### Task prompt
Repeat every entry exactly. Do not include the pictures.
————
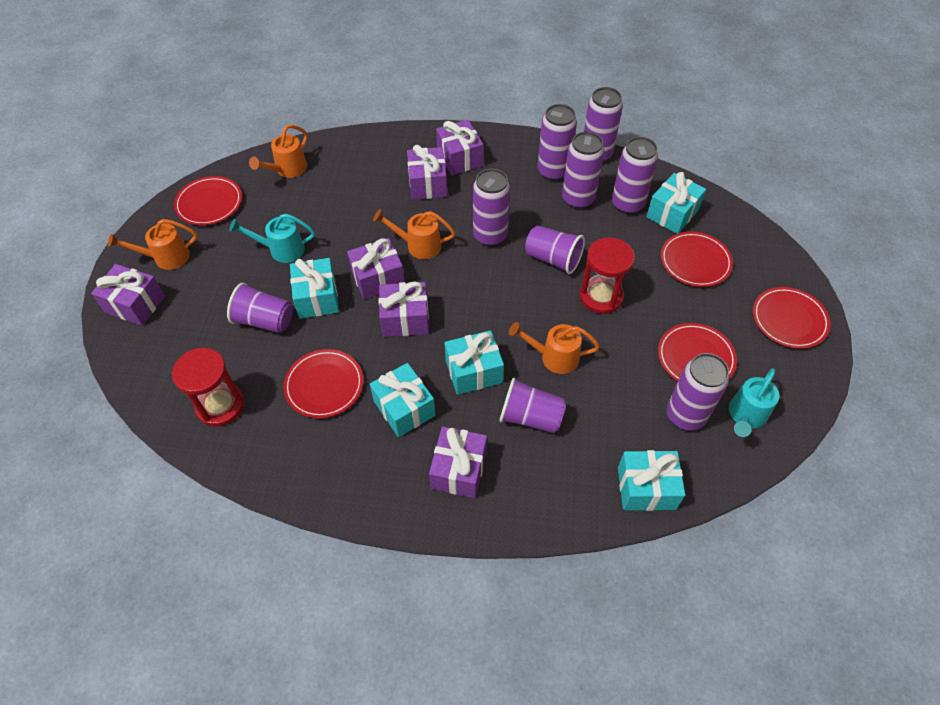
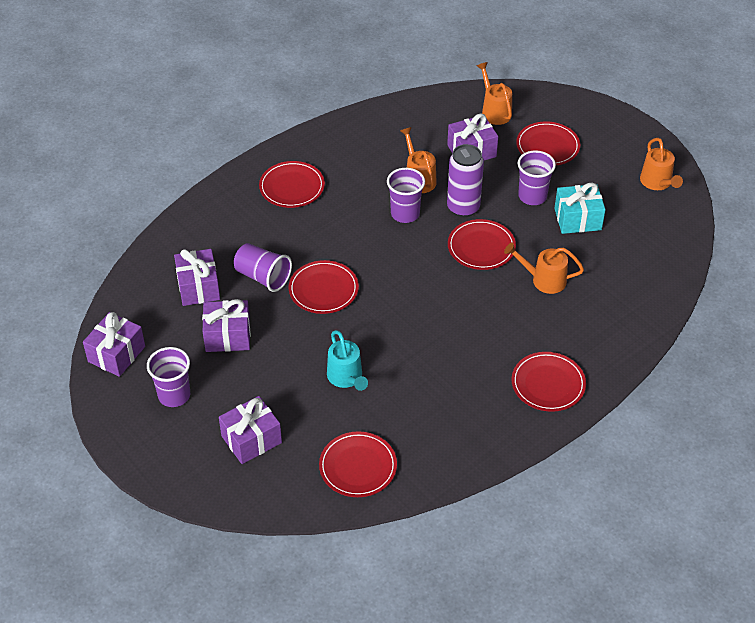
purple can: 6 -> 1
purple cup: 3 -> 4
purple gift: 6 -> 5
red hourglass: 2 -> 0
red plate: 5 -> 6
turquoise gift: 5 -> 1
turquoise watering can: 2 -> 1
————
### Result of the exercise
purple can: 6 -> 1
purple cup: 3 -> 4
purple gift: 6 -> 5
red hourglass: 2 -> 0
red plate: 5 -> 6
turquoise gift: 5 -> 1
turquoise watering can: 2 -> 1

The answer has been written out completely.